(Collected material)
+===+
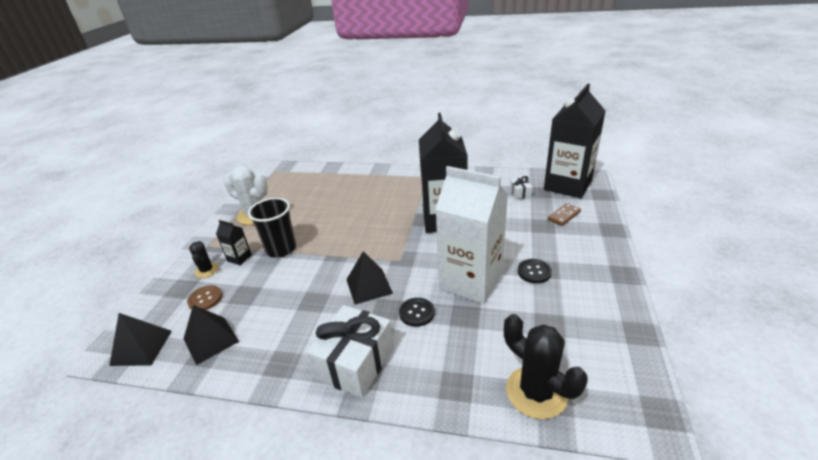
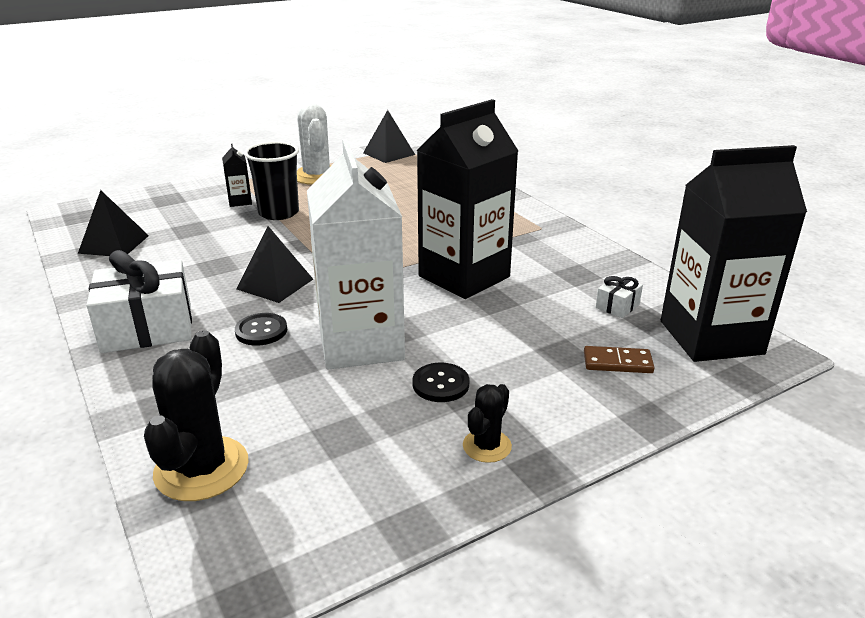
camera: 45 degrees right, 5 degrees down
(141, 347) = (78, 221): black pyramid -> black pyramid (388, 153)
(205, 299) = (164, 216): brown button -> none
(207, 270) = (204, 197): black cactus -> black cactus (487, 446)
+===+
Your response must consist of the material above, reproduced word for word, with the images omitted.

camera: 45 degrees right, 5 degrees down
(141, 347) = (78, 221): black pyramid -> black pyramid (388, 153)
(205, 299) = (164, 216): brown button -> none
(207, 270) = (204, 197): black cactus -> black cactus (487, 446)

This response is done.